What this task involves:
A bare number is the expected answer: the count of lines in the records that contain the word "size".

Raw data:
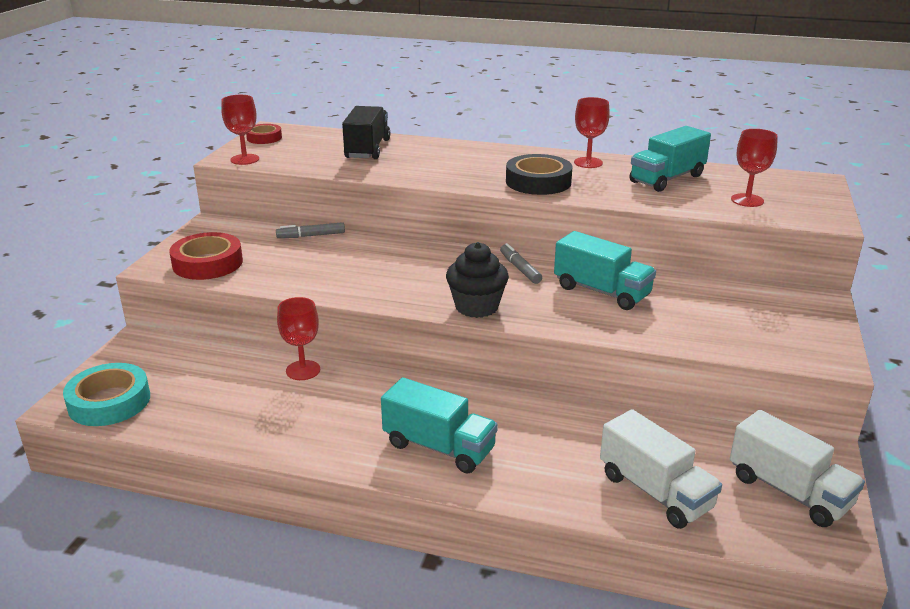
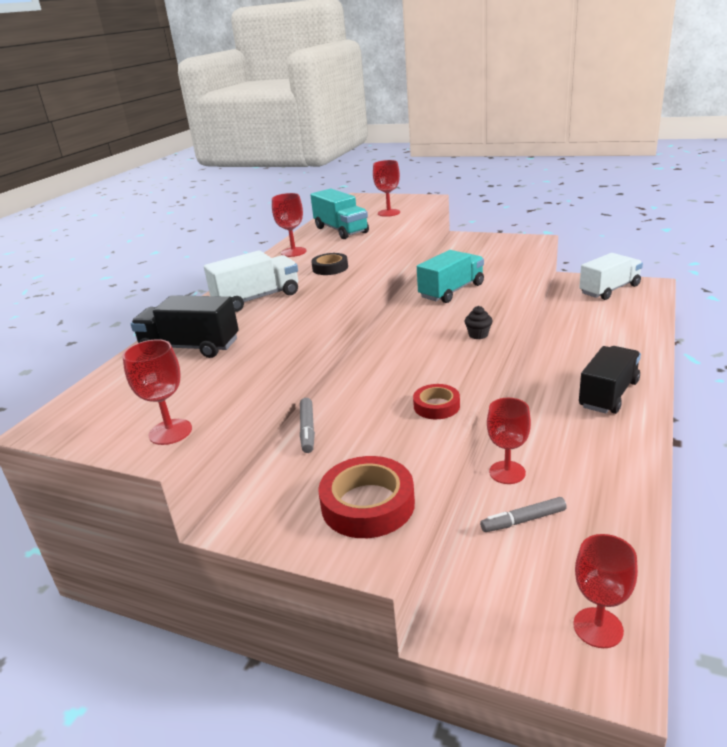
camera: 80 degrees left, 0 degrees up
(109, 402) = (598, 627): turquoise tape -> red goblet
(264, 138) = (85, 426): red tape -> red tape (436, 406)
(439, 447) = (608, 394): turquoise truck -> black truck
(476, 307) = (478, 335): black cupcake -> black cupcake, size x0.52
(520, 269) = (410, 318): grey marker -> grey marker (523, 520)
(538, 182) = (330, 268): black tape -> black tape, size x0.60
(655, 491) = (626, 322): white truck -> white truck (257, 298)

Written solution:
2